### [GOAL OF THE EXERCISE]
Copy every item below, putting "Merrimack College" in place of "Merrimack" and changing nothing else.

### [DATA EXCERPTS]
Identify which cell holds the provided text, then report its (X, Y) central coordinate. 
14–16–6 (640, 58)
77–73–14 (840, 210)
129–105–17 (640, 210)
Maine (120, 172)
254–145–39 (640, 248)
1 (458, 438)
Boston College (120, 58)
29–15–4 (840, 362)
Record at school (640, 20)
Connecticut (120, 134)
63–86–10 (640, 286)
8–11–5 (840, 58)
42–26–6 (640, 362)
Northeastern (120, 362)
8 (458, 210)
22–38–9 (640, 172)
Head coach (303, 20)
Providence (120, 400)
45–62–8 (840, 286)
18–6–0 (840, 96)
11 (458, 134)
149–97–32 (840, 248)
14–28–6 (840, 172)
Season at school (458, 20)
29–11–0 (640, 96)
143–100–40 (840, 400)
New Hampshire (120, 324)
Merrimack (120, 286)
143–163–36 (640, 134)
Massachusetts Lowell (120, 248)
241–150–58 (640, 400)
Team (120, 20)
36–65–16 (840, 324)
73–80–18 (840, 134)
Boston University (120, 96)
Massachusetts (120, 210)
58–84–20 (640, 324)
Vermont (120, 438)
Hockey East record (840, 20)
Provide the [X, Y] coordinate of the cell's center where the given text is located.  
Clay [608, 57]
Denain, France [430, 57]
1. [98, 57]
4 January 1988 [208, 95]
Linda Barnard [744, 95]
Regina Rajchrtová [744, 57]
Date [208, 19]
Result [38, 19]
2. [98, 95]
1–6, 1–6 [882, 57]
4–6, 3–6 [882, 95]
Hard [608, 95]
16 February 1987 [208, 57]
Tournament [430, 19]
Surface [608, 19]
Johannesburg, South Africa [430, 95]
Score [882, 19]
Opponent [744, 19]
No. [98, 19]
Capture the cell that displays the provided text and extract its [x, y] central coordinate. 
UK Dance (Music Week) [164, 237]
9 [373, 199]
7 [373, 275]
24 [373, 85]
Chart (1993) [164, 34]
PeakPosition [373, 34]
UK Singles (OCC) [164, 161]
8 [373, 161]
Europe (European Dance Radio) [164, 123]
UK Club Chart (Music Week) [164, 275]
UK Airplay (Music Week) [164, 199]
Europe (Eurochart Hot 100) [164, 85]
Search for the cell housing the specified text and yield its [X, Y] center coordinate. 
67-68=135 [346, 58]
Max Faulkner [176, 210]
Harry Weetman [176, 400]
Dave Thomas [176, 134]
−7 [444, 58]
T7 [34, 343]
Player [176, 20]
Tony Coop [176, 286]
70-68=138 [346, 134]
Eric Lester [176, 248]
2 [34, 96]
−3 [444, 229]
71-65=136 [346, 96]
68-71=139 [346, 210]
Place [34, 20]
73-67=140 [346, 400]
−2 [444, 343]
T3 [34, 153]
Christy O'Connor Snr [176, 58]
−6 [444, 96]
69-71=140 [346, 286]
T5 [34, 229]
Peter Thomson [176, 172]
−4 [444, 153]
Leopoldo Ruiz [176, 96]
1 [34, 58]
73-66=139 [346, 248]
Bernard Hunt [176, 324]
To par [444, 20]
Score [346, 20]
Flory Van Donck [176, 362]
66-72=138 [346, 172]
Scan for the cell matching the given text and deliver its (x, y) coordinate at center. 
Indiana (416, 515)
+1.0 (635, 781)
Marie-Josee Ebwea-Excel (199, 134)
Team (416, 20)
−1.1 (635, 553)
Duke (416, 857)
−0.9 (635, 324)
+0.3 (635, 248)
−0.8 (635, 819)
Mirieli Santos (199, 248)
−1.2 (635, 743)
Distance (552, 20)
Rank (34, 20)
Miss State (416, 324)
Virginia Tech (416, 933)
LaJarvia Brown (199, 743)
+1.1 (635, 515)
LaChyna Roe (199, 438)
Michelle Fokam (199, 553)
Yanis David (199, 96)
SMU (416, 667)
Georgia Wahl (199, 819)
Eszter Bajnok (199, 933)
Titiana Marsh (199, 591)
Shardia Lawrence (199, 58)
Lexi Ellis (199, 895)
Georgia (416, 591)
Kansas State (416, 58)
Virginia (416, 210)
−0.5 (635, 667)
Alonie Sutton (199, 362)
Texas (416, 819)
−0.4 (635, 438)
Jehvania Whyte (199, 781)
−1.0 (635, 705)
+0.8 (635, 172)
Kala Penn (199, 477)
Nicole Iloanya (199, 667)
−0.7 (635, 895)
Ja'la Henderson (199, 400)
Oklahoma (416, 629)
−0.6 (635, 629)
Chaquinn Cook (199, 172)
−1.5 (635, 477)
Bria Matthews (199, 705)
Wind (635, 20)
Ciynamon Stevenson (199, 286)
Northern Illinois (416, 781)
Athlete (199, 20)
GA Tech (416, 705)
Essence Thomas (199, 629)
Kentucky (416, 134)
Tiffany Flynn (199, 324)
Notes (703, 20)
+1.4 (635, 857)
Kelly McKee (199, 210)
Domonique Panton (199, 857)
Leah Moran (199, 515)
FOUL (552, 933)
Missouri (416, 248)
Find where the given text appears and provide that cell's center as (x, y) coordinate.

### [RESPONSE BELOW]
Identify which cell holds the provided text, then report its (X, Y) central coordinate. 
14–16–6 (640, 58)
77–73–14 (840, 210)
129–105–17 (640, 210)
Maine (120, 172)
254–145–39 (640, 248)
1 (458, 438)
Boston College (120, 58)
29–15–4 (840, 362)
Record at school (640, 20)
Connecticut (120, 134)
63–86–10 (640, 286)
8–11–5 (840, 58)
42–26–6 (640, 362)
Northeastern (120, 362)
8 (458, 210)
22–38–9 (640, 172)
Head coach (303, 20)
Providence (120, 400)
45–62–8 (840, 286)
18–6–0 (840, 96)
11 (458, 134)
149–97–32 (840, 248)
14–28–6 (840, 172)
Season at school (458, 20)
29–11–0 (640, 96)
143–100–40 (840, 400)
New Hampshire (120, 324)
Merrimack College (120, 286)
143–163–36 (640, 134)
Massachusetts Lowell (120, 248)
241–150–58 (640, 400)
Team (120, 20)
36–65–16 (840, 324)
73–80–18 (840, 134)
Boston University (120, 96)
Massachusetts (120, 210)
58–84–20 (640, 324)
Vermont (120, 438)
Hockey East record (840, 20)
Provide the [X, Y] coordinate of the cell's center where the given text is located.  
Clay [608, 57]
Denain, France [430, 57]
1. [98, 57]
4 January 1988 [208, 95]
Linda Barnard [744, 95]
Regina Rajchrtová [744, 57]
Date [208, 19]
Result [38, 19]
2. [98, 95]
1–6, 1–6 [882, 57]
4–6, 3–6 [882, 95]
Hard [608, 95]
16 February 1987 [208, 57]
Tournament [430, 19]
Surface [608, 19]
Johannesburg, South Africa [430, 95]
Score [882, 19]
Opponent [744, 19]
No. [98, 19]
Capture the cell that displays the provided text and extract its [x, y] central coordinate. 
UK Dance (Music Week) [164, 237]
9 [373, 199]
7 [373, 275]
24 [373, 85]
Chart (1993) [164, 34]
PeakPosition [373, 34]
UK Singles (OCC) [164, 161]
8 [373, 161]
Europe (European Dance Radio) [164, 123]
UK Club Chart (Music Week) [164, 275]
UK Airplay (Music Week) [164, 199]
Europe (Eurochart Hot 100) [164, 85]
Search for the cell housing the specified text and yield its [X, Y] center coordinate. 
67-68=135 [346, 58]
Max Faulkner [176, 210]
Harry Weetman [176, 400]
Dave Thomas [176, 134]
−7 [444, 58]
T7 [34, 343]
Player [176, 20]
Tony Coop [176, 286]
70-68=138 [346, 134]
Eric Lester [176, 248]
2 [34, 96]
−3 [444, 229]
71-65=136 [346, 96]
68-71=139 [346, 210]
Place [34, 20]
73-67=140 [346, 400]
−2 [444, 343]
T3 [34, 153]
Christy O'Connor Snr [176, 58]
−6 [444, 96]
69-71=140 [346, 286]
T5 [34, 229]
Peter Thomson [176, 172]
−4 [444, 153]
Leopoldo Ruiz [176, 96]
1 [34, 58]
73-66=139 [346, 248]
Bernard Hunt [176, 324]
To par [444, 20]
Score [346, 20]
Flory Van Donck [176, 362]
66-72=138 [346, 172]
Scan for the cell matching the given text and deliver its (x, y) coordinate at center. 
Indiana (416, 515)
+1.0 (635, 781)
Marie-Josee Ebwea-Excel (199, 134)
Team (416, 20)
−1.1 (635, 553)
Duke (416, 857)
−0.9 (635, 324)
+0.3 (635, 248)
−0.8 (635, 819)
Mirieli Santos (199, 248)
−1.2 (635, 743)
Distance (552, 20)
Rank (34, 20)
Miss State (416, 324)
Virginia Tech (416, 933)
LaJarvia Brown (199, 743)
+1.1 (635, 515)
LaChyna Roe (199, 438)
Michelle Fokam (199, 553)
Yanis David (199, 96)
SMU (416, 667)
Georgia Wahl (199, 819)
Eszter Bajnok (199, 933)
Titiana Marsh (199, 591)
Shardia Lawrence (199, 58)
Lexi Ellis (199, 895)
Georgia (416, 591)
Kansas State (416, 58)
Virginia (416, 210)
−0.5 (635, 667)
Alonie Sutton (199, 362)
Texas (416, 819)
−0.4 (635, 438)
Jehvania Whyte (199, 781)
−1.0 (635, 705)
+0.8 (635, 172)
Kala Penn (199, 477)
Nicole Iloanya (199, 667)
−0.7 (635, 895)
Ja'la Henderson (199, 400)
Oklahoma (416, 629)
−0.6 (635, 629)
Chaquinn Cook (199, 172)
−1.5 (635, 477)
Bria Matthews (199, 705)
Wind (635, 20)
Ciynamon Stevenson (199, 286)
Northern Illinois (416, 781)
Athlete (199, 20)
GA Tech (416, 705)
Essence Thomas (199, 629)
Kentucky (416, 134)
Tiffany Flynn (199, 324)
Notes (703, 20)
+1.4 (635, 857)
Kelly McKee (199, 210)
Domonique Panton (199, 857)
Leah Moran (199, 515)
FOUL (552, 933)
Missouri (416, 248)
Find where the given text appears and provide that cell's center as (x, y) coordinate.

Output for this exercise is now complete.